[Data items]
+-------+

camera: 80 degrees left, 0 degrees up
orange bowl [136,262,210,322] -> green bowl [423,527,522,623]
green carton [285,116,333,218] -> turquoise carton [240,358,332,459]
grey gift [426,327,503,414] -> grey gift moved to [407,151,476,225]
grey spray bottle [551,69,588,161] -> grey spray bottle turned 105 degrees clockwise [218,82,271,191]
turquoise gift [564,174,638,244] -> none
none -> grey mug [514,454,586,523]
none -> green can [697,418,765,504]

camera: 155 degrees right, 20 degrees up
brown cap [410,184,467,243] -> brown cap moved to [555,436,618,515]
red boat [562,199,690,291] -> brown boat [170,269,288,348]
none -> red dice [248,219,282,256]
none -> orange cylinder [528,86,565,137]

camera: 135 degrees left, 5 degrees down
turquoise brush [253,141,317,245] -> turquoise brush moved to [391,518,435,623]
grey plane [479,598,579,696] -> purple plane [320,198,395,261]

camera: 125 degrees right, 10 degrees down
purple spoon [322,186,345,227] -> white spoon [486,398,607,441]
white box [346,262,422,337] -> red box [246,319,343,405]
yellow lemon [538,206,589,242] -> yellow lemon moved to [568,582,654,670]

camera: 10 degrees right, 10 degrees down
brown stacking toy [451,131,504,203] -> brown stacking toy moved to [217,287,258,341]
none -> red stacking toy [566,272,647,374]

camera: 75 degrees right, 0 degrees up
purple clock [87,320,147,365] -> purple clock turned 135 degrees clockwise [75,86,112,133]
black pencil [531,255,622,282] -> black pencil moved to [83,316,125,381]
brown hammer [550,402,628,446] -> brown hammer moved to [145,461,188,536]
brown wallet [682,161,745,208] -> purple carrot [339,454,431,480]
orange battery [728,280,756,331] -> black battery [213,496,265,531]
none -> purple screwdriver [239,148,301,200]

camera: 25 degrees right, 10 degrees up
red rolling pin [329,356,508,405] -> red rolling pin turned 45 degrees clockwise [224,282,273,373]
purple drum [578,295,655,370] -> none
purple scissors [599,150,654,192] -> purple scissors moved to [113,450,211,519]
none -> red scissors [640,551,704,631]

+-------+

▸ Exercise instructions:
All lines above from the line with "red boat [562,199,690,291]" through the line with "none -> red stacking toy [566,272,647,374]", both included, are to be set down exactly, with nothing else.

▸ Answer for this exercise:
red boat [562,199,690,291] -> brown boat [170,269,288,348]
none -> red dice [248,219,282,256]
none -> orange cylinder [528,86,565,137]

camera: 135 degrees left, 5 degrees down
turquoise brush [253,141,317,245] -> turquoise brush moved to [391,518,435,623]
grey plane [479,598,579,696] -> purple plane [320,198,395,261]

camera: 125 degrees right, 10 degrees down
purple spoon [322,186,345,227] -> white spoon [486,398,607,441]
white box [346,262,422,337] -> red box [246,319,343,405]
yellow lemon [538,206,589,242] -> yellow lemon moved to [568,582,654,670]

camera: 10 degrees right, 10 degrees down
brown stacking toy [451,131,504,203] -> brown stacking toy moved to [217,287,258,341]
none -> red stacking toy [566,272,647,374]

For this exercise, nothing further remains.